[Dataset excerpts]

════════════════════

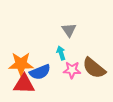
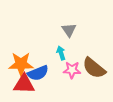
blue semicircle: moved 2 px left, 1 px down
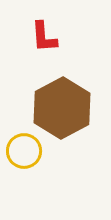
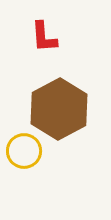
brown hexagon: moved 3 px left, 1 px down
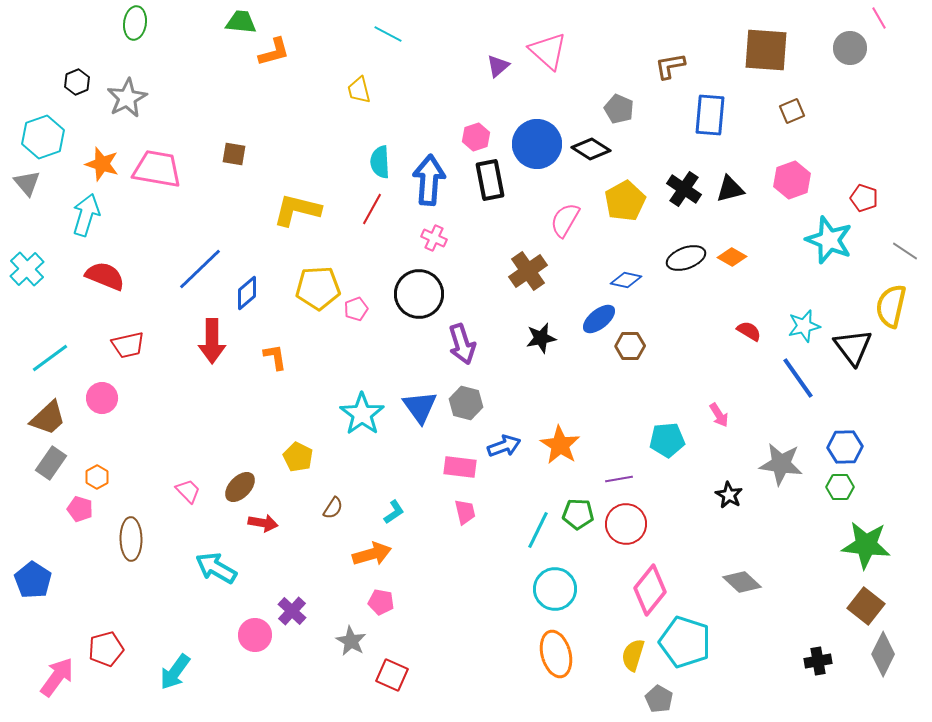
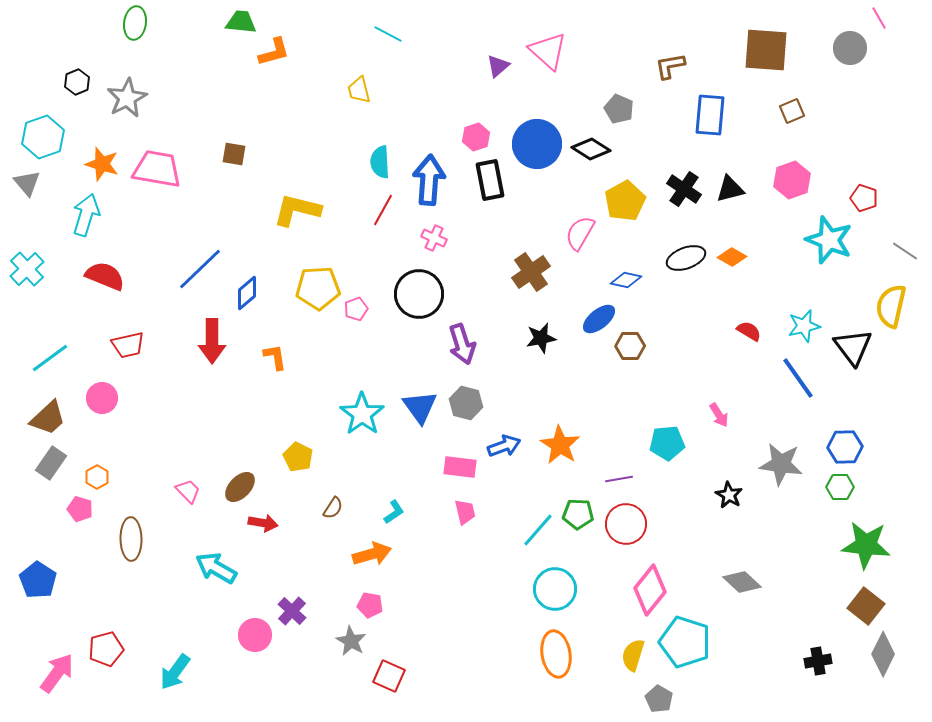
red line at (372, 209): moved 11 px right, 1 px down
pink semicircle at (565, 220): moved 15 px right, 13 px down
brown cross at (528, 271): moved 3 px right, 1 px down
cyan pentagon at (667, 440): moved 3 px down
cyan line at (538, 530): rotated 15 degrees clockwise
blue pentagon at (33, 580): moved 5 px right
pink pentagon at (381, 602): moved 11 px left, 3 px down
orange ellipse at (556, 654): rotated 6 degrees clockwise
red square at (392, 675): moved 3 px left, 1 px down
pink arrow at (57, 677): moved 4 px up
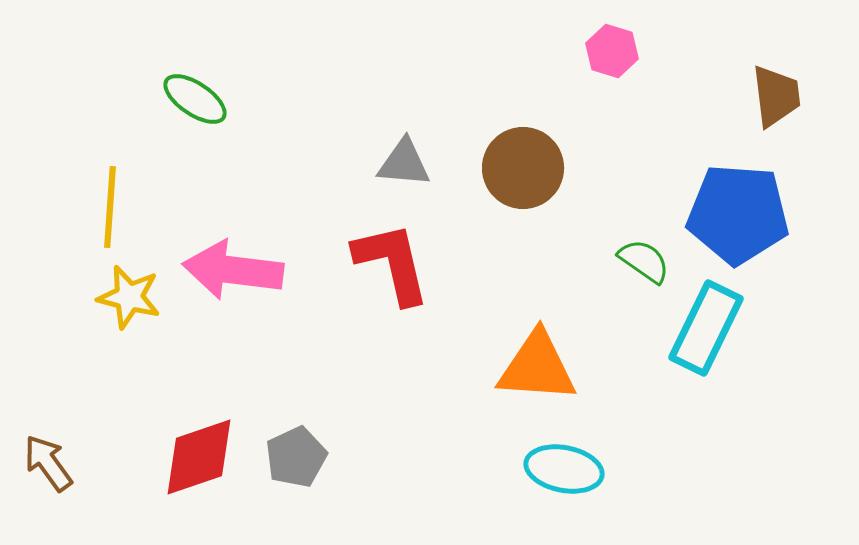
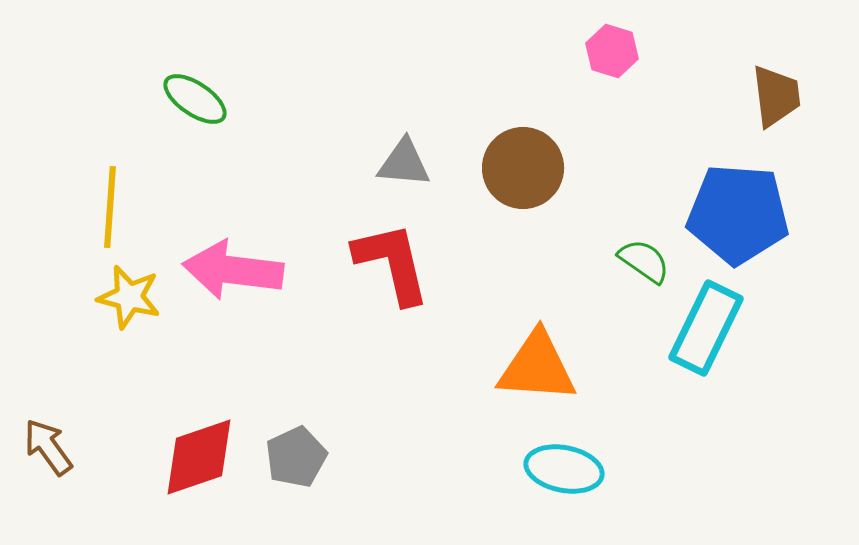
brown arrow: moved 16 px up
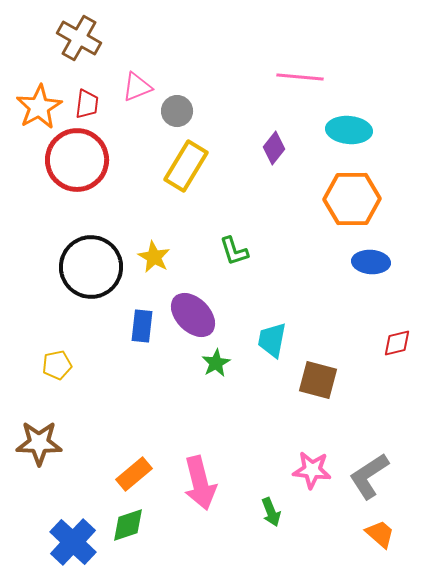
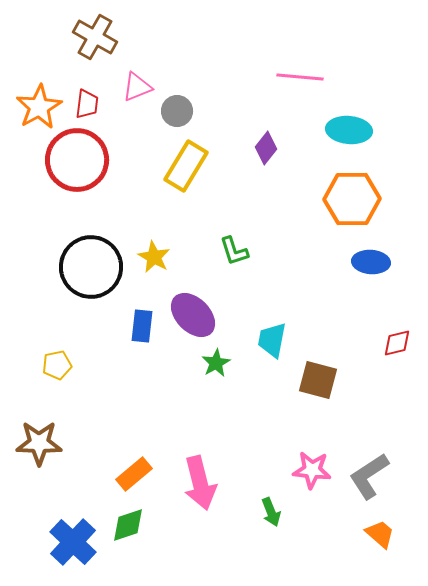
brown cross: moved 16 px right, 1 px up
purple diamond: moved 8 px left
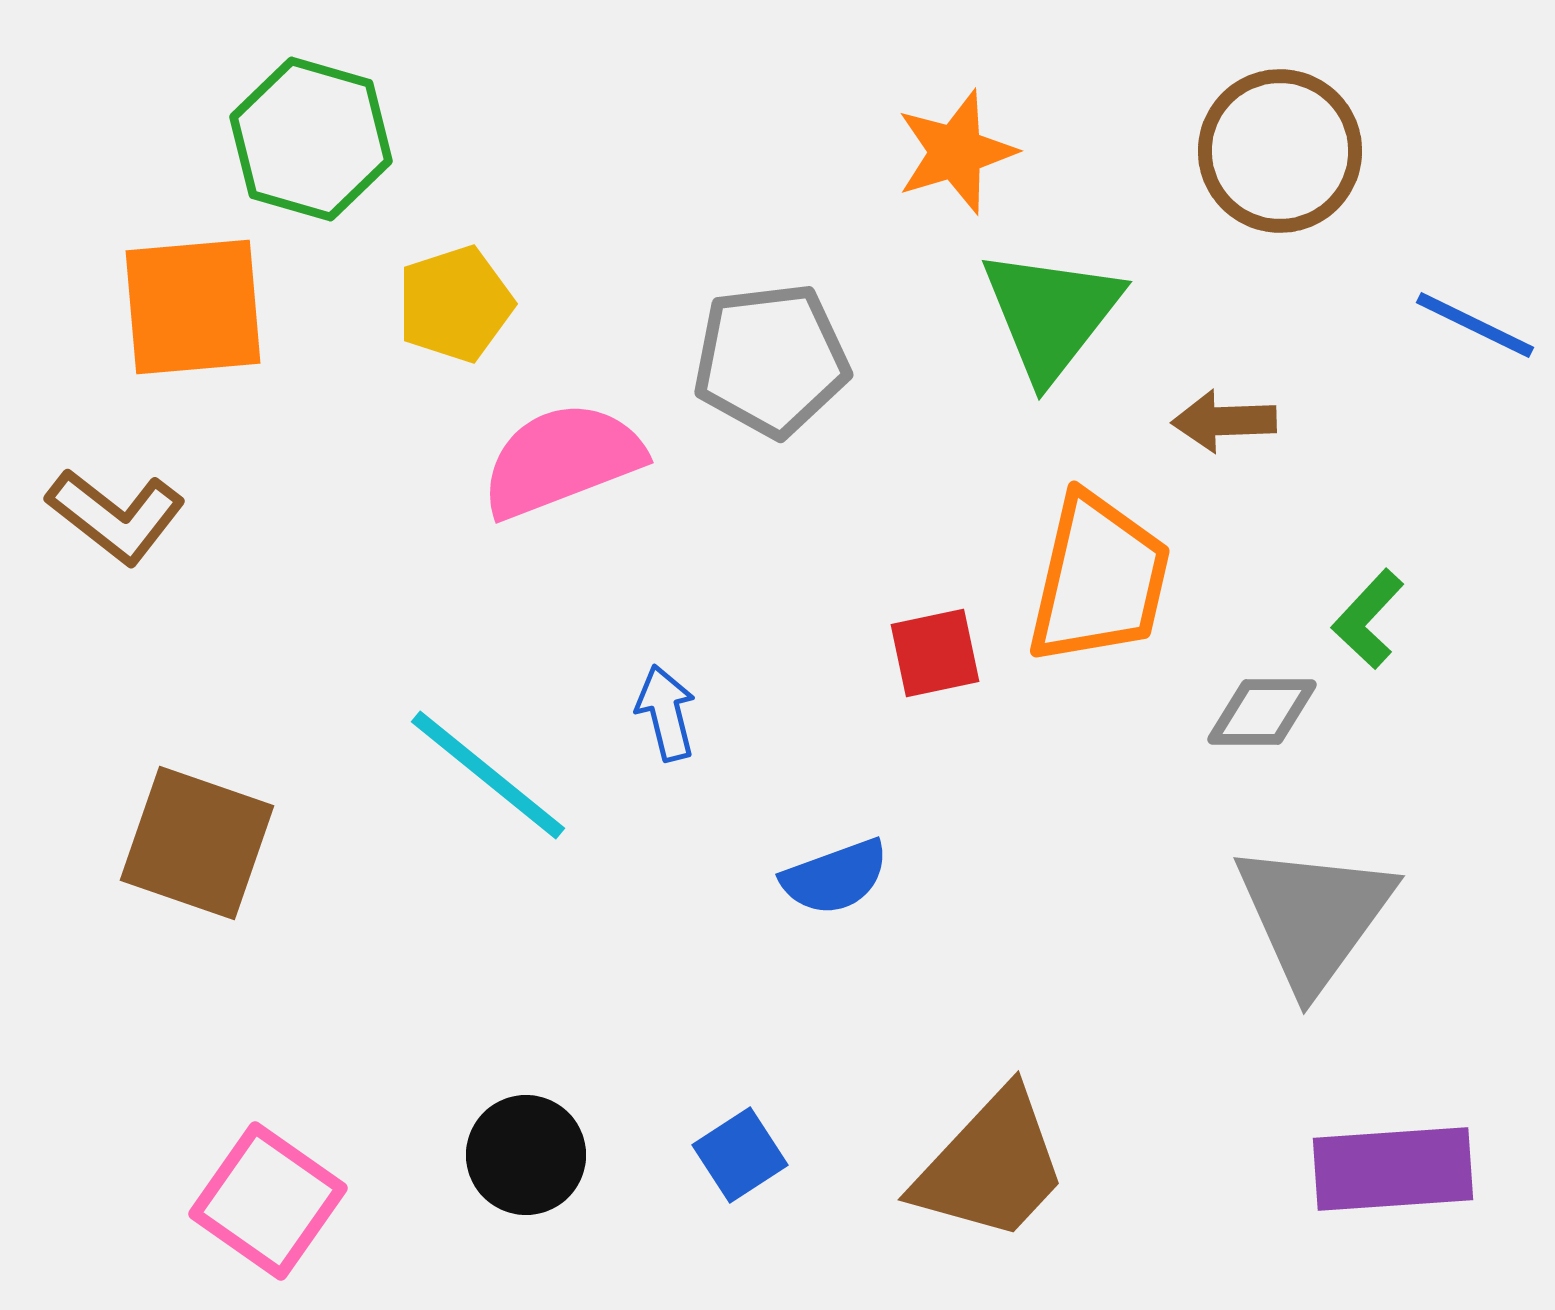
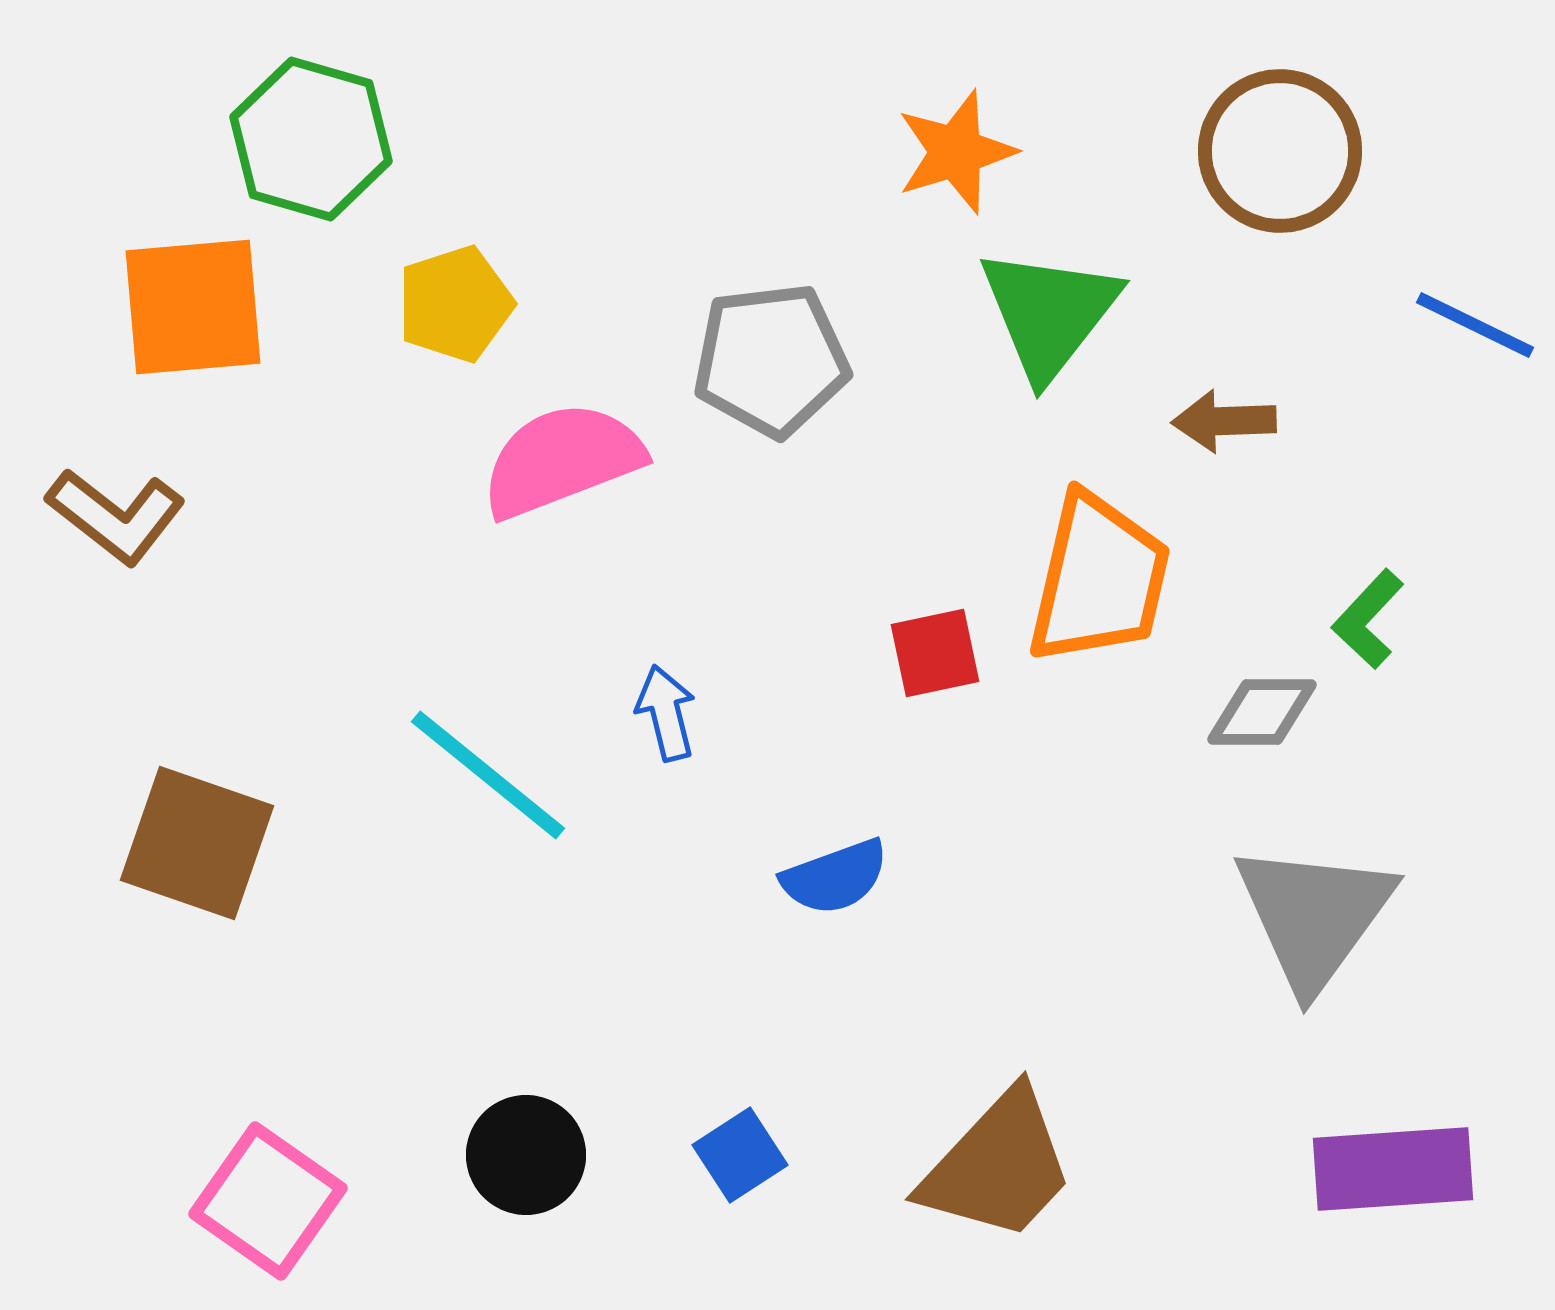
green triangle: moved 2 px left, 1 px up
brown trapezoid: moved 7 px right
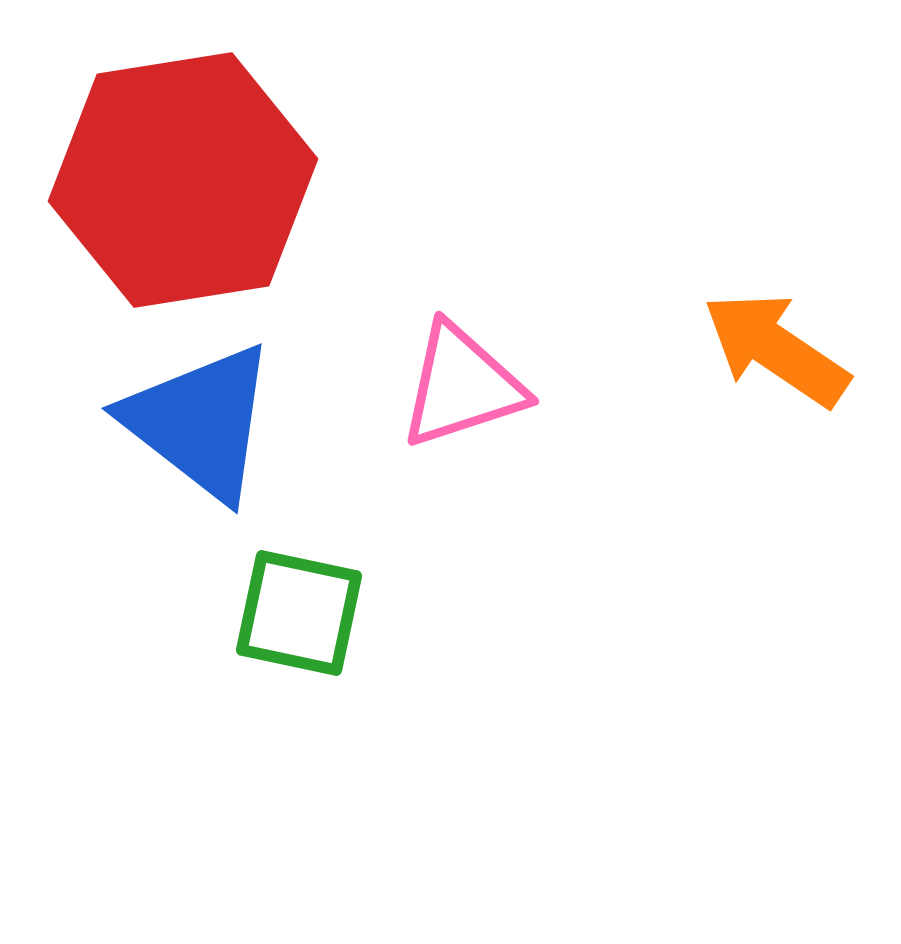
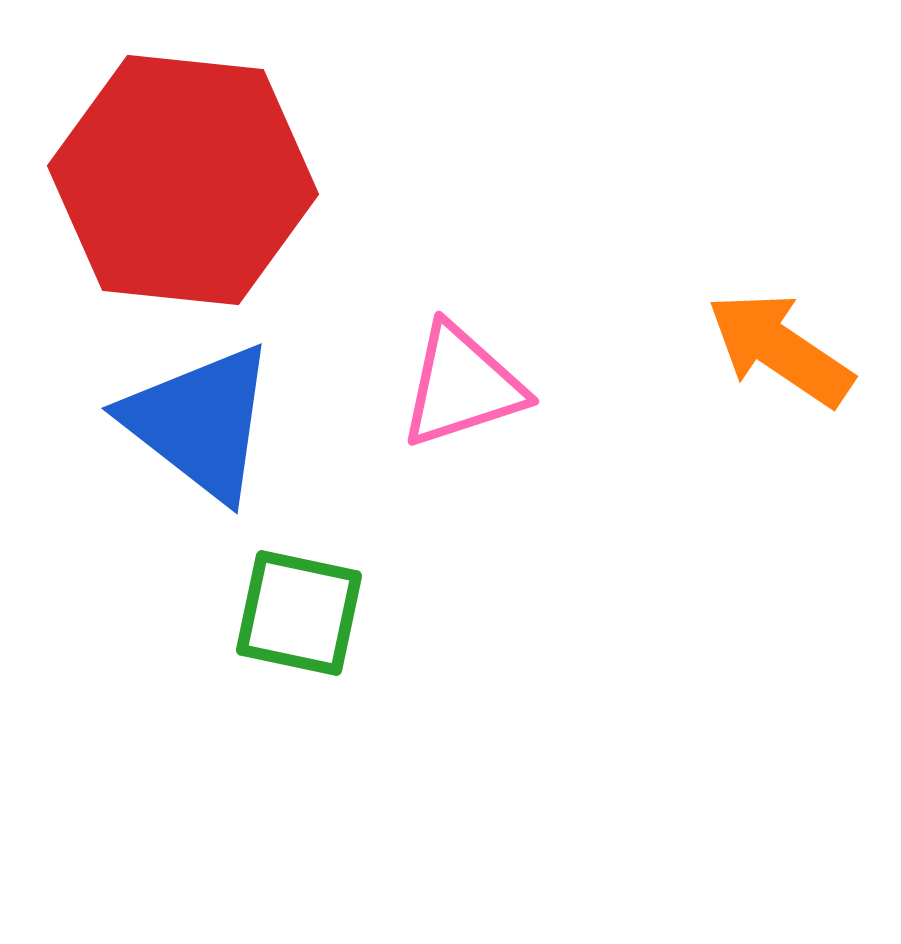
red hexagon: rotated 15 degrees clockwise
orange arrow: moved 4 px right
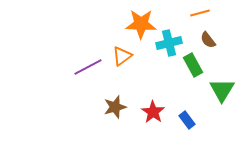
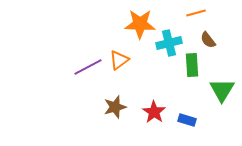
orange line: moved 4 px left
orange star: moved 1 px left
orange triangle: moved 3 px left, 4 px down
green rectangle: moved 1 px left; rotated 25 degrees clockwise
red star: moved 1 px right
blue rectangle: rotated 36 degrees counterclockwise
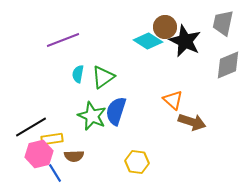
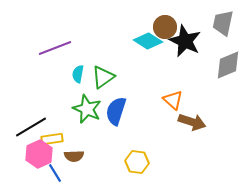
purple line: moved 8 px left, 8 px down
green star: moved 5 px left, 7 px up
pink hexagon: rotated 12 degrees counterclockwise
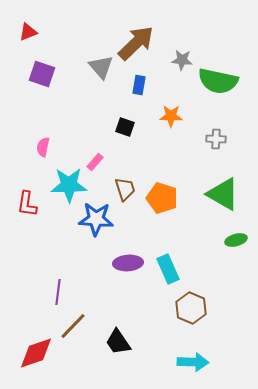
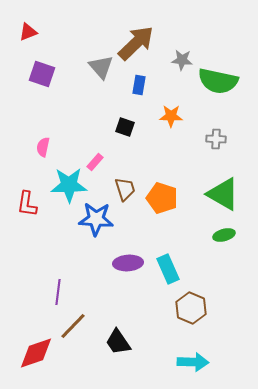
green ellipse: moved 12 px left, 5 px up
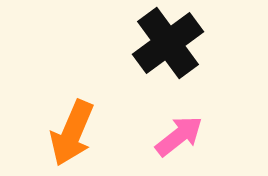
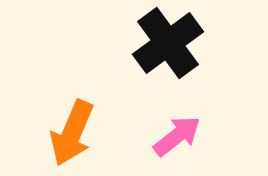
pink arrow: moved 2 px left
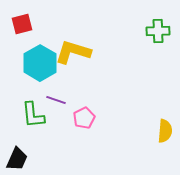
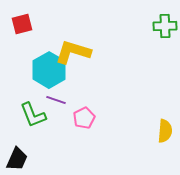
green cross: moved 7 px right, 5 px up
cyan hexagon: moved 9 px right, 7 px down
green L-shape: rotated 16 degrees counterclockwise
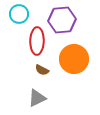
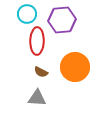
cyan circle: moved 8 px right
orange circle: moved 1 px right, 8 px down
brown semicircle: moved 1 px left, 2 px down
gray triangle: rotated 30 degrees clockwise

════════════════════

▶ [WRITTEN INSTRUCTION]:
Please swap "moved" for "shifted" in the material between the lines holding "brown cross: moved 16 px right, 1 px up" and "pink hexagon: rotated", inclusive, and give those lines again with nothing else changed and the pictures left out.

▶ [EXERCISE RESULT]:
brown cross: shifted 16 px right, 1 px up
purple diamond: shifted 8 px left
green triangle: shifted 2 px left, 1 px up
brown trapezoid: shifted 7 px right
red hexagon: rotated 15 degrees clockwise
orange arrow: shifted 4 px right
orange line: shifted 4 px left
orange star: shifted 1 px left
orange triangle: shifted 3 px left, 4 px down
green rectangle: shifted 1 px left; rotated 25 degrees clockwise
red star: shifted 1 px right
blue rectangle: rotated 36 degrees counterclockwise
purple line: shifted 8 px left, 8 px down
green star: shifted 5 px left, 7 px up
pink hexagon: rotated 12 degrees counterclockwise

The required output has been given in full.